§ Stated goal
Write each line out exactly, leaving none out.

Data excerpts
--- start ---

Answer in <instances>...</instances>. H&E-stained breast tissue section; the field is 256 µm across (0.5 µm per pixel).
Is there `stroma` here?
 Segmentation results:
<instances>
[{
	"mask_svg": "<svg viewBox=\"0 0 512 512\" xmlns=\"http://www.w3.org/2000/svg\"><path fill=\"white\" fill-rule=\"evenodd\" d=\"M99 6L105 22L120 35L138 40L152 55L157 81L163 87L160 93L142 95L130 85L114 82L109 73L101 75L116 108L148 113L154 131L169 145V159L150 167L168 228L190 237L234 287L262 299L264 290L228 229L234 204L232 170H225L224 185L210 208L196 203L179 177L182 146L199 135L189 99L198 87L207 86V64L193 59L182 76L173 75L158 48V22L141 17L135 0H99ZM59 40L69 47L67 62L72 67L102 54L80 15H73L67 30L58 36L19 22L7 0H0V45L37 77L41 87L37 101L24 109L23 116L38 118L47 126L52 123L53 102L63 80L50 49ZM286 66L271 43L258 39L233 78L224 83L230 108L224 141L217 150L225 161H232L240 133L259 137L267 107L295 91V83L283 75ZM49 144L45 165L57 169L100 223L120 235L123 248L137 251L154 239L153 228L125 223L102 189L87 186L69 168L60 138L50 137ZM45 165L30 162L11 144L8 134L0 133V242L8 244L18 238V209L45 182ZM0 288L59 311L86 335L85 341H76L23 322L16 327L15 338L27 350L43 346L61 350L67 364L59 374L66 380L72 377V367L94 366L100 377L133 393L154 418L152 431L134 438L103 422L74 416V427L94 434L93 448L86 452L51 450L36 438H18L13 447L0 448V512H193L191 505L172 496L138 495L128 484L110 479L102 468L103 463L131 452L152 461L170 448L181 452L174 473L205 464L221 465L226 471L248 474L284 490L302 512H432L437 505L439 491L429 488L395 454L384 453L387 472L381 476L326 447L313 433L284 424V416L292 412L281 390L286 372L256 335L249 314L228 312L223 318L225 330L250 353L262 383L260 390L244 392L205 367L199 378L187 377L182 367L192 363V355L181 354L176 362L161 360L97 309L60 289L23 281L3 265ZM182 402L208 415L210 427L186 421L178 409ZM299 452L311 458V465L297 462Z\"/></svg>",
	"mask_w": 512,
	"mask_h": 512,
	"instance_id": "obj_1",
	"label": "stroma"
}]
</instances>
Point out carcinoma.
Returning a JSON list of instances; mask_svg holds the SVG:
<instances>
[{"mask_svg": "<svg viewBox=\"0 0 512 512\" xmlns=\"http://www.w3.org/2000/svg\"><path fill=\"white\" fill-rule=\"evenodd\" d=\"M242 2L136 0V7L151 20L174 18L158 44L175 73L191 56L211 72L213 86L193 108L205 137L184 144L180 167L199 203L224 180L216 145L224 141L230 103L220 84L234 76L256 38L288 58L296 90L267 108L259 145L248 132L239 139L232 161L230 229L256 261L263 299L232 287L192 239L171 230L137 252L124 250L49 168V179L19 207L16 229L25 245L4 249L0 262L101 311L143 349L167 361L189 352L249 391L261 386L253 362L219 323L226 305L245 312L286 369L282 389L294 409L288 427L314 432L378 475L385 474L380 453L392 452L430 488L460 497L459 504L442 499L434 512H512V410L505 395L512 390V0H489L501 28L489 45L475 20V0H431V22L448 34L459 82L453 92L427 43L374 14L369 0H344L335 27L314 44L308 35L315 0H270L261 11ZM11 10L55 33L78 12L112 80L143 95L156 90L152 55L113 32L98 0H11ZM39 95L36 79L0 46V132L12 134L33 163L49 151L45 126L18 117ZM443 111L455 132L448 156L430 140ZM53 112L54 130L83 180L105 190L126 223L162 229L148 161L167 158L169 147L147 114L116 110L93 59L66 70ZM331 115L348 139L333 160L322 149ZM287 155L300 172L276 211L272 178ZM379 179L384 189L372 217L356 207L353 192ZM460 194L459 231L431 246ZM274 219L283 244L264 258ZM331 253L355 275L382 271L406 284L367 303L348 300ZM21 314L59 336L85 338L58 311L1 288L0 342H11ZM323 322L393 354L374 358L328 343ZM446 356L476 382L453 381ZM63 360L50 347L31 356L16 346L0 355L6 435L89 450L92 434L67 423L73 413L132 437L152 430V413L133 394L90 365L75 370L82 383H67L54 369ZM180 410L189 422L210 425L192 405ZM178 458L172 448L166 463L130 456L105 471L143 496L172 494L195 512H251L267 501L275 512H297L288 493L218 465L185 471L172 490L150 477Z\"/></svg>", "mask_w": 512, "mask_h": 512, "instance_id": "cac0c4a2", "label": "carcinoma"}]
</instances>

--- end ---

§ Written reply
Answer in <instances>...</instances>. H&E-stained breast tissue section; the field is 256 µm across (0.5 µm per pixel).
Is there `stroma` here?
 Segmentation results:
<instances>
[{
	"mask_svg": "<svg viewBox=\"0 0 512 512\" xmlns=\"http://www.w3.org/2000/svg\"><path fill=\"white\" fill-rule=\"evenodd\" d=\"M99 6L105 22L120 35L138 40L152 55L157 81L163 87L160 93L142 95L130 85L114 82L109 73L101 75L116 108L148 113L154 131L169 145V159L150 167L168 228L190 237L234 287L262 299L264 290L228 229L234 204L232 170H225L224 185L210 208L196 203L179 177L182 146L199 135L189 99L198 87L207 86V64L193 59L182 76L173 75L158 48V22L141 17L135 0H99ZM59 40L69 47L67 62L72 67L102 54L80 15H73L67 30L58 36L19 22L7 0H0V45L37 77L41 87L37 101L24 109L23 116L38 118L47 126L52 123L53 102L63 80L50 49ZM286 66L271 43L258 39L233 78L224 83L230 108L224 141L217 150L225 161H232L240 133L259 137L267 107L295 91V83L283 75ZM49 144L45 165L57 169L100 223L120 235L123 248L137 251L154 239L153 228L125 223L102 189L87 186L69 168L60 138L50 137ZM45 165L30 162L11 144L8 134L0 133V242L8 244L18 238V209L45 182ZM0 288L59 311L86 335L85 341H76L23 322L16 327L15 338L27 350L43 346L61 350L67 364L59 374L66 380L72 377V367L94 366L100 377L133 393L154 418L152 431L134 438L103 422L74 416V427L94 434L93 448L86 452L51 450L36 438H18L13 447L0 448V512H193L191 505L172 496L138 495L128 484L110 479L102 468L103 463L131 452L152 461L170 448L181 452L174 473L205 464L221 465L226 471L248 474L284 490L302 512H432L437 505L439 491L429 488L395 454L384 453L387 472L381 476L326 447L313 433L284 424V416L292 412L281 390L286 372L256 335L249 314L228 312L223 318L225 330L250 353L262 383L260 390L244 392L205 367L199 378L187 377L182 367L192 363V355L181 354L176 362L161 360L97 309L60 289L23 281L3 265ZM182 402L208 415L210 427L186 421L178 409ZM299 452L311 458V465L297 462Z\"/></svg>",
	"mask_w": 512,
	"mask_h": 512,
	"instance_id": "obj_1",
	"label": "stroma"
}]
</instances>
Point out carcinoma.
Returning a JSON list of instances; mask_svg holds the SVG:
<instances>
[{"mask_svg": "<svg viewBox=\"0 0 512 512\" xmlns=\"http://www.w3.org/2000/svg\"><path fill=\"white\" fill-rule=\"evenodd\" d=\"M242 2L136 0V7L151 20L174 18L158 44L175 73L191 56L211 72L213 86L193 108L205 137L184 144L180 167L199 203L224 180L216 145L224 141L230 103L220 84L234 76L256 38L288 58L296 90L267 108L259 145L248 132L239 139L232 161L230 229L256 261L263 299L232 287L192 239L171 230L137 252L124 250L49 168V179L19 207L16 229L25 245L4 249L0 262L101 311L143 349L167 361L189 352L249 391L261 386L253 362L219 323L226 305L245 312L286 369L282 389L294 409L288 427L314 432L378 475L385 474L380 453L392 452L430 488L460 497L459 504L442 499L434 512H512V410L505 395L512 390V0H489L501 28L489 45L475 20V0H431V22L448 34L459 82L453 92L427 43L374 14L369 0H344L335 27L314 44L308 35L315 0H270L261 11ZM11 10L55 33L78 12L112 80L143 95L156 90L152 55L113 32L98 0H11ZM39 95L36 79L0 46V132L12 134L33 163L49 151L45 126L18 117ZM443 111L455 132L448 156L430 140ZM53 112L54 130L83 180L105 190L126 223L162 229L148 161L167 158L169 147L147 114L116 110L93 59L66 70ZM331 115L348 139L333 160L322 149ZM287 155L300 172L276 211L272 178ZM379 179L384 189L372 217L356 207L353 192ZM460 194L459 231L431 246ZM274 219L283 244L264 258ZM331 253L355 275L382 271L406 284L367 303L348 300ZM21 314L59 336L85 338L58 311L1 288L0 342H11ZM323 322L393 354L374 358L328 343ZM446 356L476 382L453 381ZM63 360L50 347L31 356L16 346L0 355L6 435L89 450L92 434L67 423L73 413L132 437L152 430V413L133 394L90 365L75 370L82 383H67L54 369ZM180 410L189 422L210 425L192 405ZM178 458L172 448L166 463L130 456L105 471L143 496L172 494L195 512H251L267 501L275 512H297L288 493L218 465L185 471L172 490L150 477Z\"/></svg>", "mask_w": 512, "mask_h": 512, "instance_id": "cac0c4a2", "label": "carcinoma"}]
</instances>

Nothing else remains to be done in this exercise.